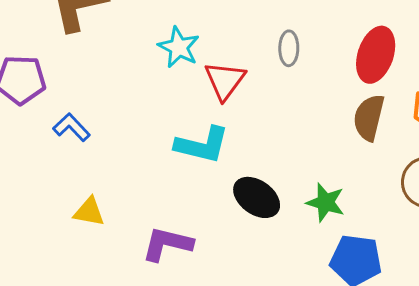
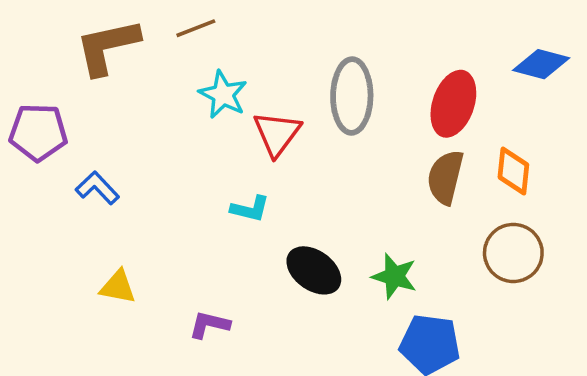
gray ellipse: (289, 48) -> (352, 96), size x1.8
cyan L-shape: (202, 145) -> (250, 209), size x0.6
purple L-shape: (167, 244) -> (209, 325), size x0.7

******************************

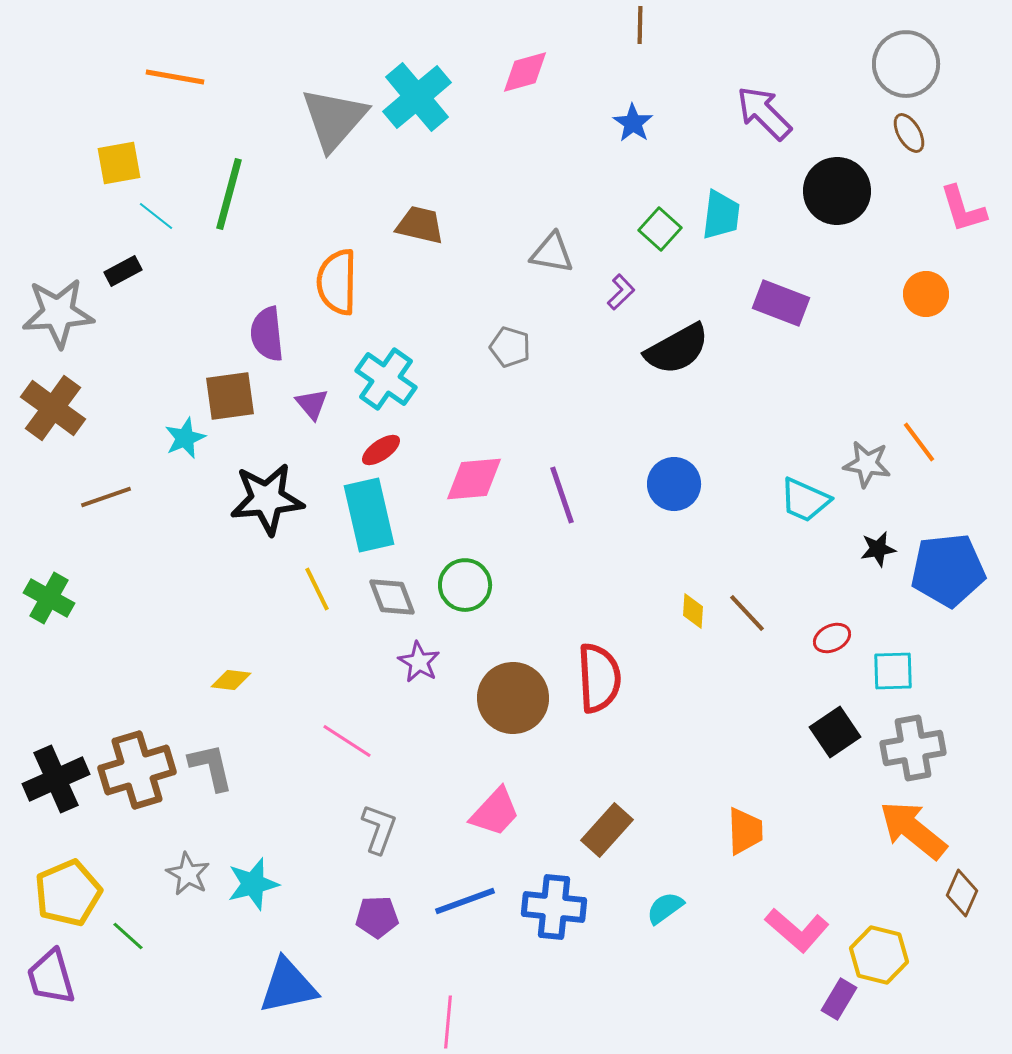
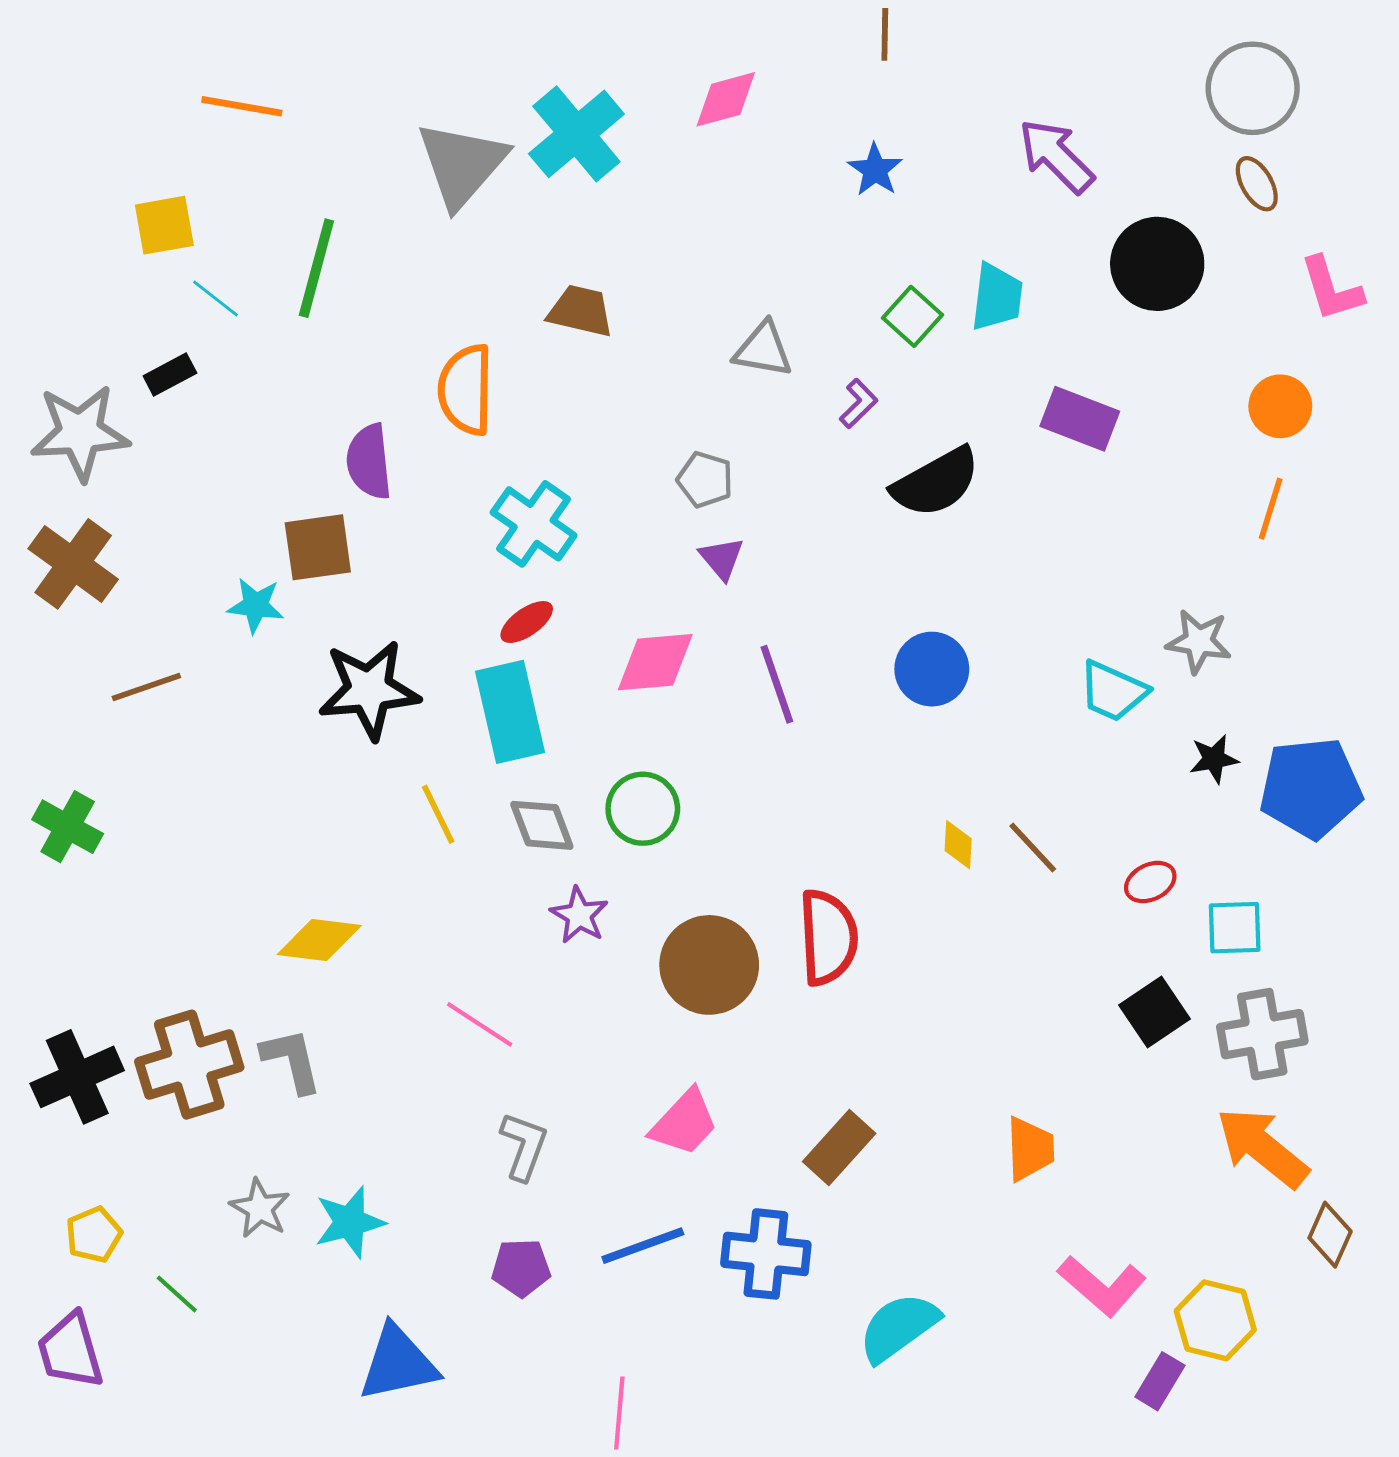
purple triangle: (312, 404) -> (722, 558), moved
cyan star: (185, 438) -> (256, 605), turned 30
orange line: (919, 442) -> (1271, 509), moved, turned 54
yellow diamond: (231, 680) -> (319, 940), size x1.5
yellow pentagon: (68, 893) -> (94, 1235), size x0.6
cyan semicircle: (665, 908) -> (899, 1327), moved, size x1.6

******************************

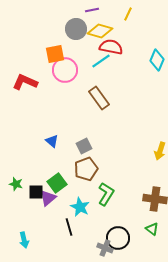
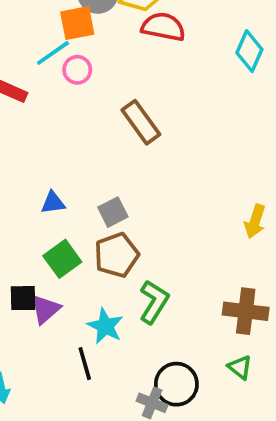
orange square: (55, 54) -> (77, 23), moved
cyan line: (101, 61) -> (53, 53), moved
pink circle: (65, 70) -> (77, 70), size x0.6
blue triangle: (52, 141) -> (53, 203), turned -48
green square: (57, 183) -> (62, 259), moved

******************************

_Task to carry out_.
Return only the stretch of the material above from the line holding "gray ellipse: (289, 48)" through the line holding "purple L-shape: (167, 244)", copied exactly.

_Solution to the exercise_.
gray ellipse: (289, 48) -> (352, 96), size x1.8
cyan L-shape: (202, 145) -> (250, 209), size x0.6
purple L-shape: (167, 244) -> (209, 325), size x0.7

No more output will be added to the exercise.